What is being asked
Check each line of the records below and collect those that include the word "brown".

Data

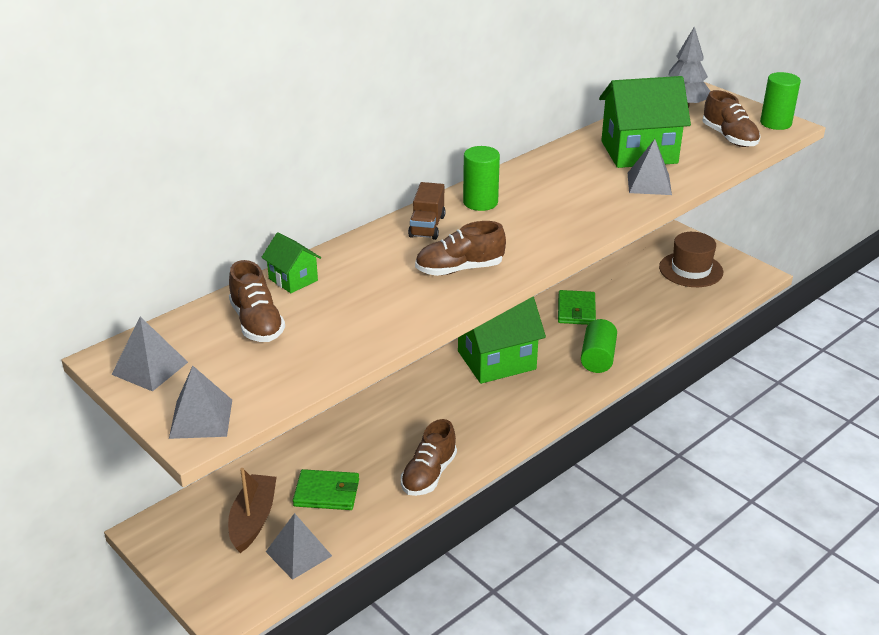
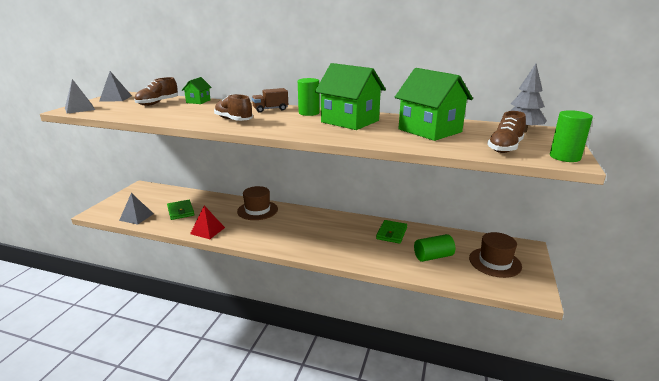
camera: 60 degrees right, 10 degrees down
(253, 519) = (155, 202): brown boat -> none
(403, 405) = (257, 210): none -> brown hat
(429, 474) = (207, 230): brown shoe -> red pyramid
(496, 360) = (317, 223): green house -> green house (350, 121)
(576, 310) = (391, 233): green wallet -> green wallet turned 45 degrees counterclockwise
(597, 358) = (352, 252): green cylinder -> green cylinder (433, 256)
(649, 183) = (391, 138): grey pyramid -> none

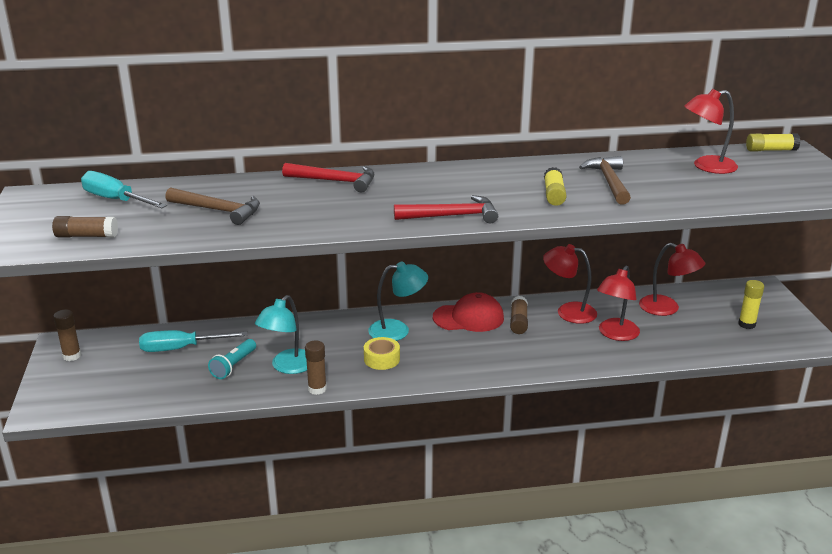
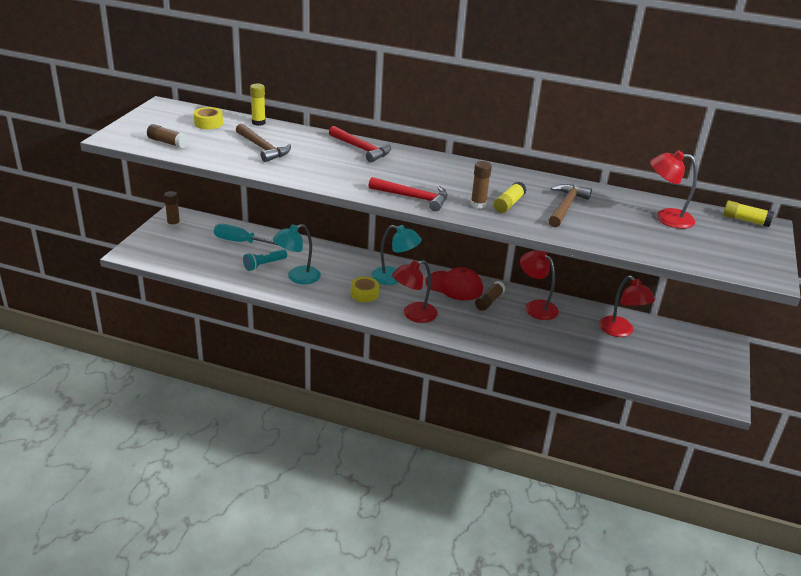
camera: 25 degrees right, 5 degrees up
(116, 200) = (208, 123): turquoise screwdriver -> yellow tape
(317, 389) = (303, 299): brown glue stick -> brown glue stick (478, 204)
(615, 334) = (556, 336): red lamp -> red lamp (413, 315)
(746, 324) = (677, 366): yellow glue stick -> yellow glue stick (258, 122)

Exercise answer
(253, 519) = (155, 202): brown boat -> none
(403, 405) = (257, 210): none -> brown hat
(429, 474) = (207, 230): brown shoe -> red pyramid
(317, 389) = (303, 299): brown glue stick -> brown glue stick (478, 204)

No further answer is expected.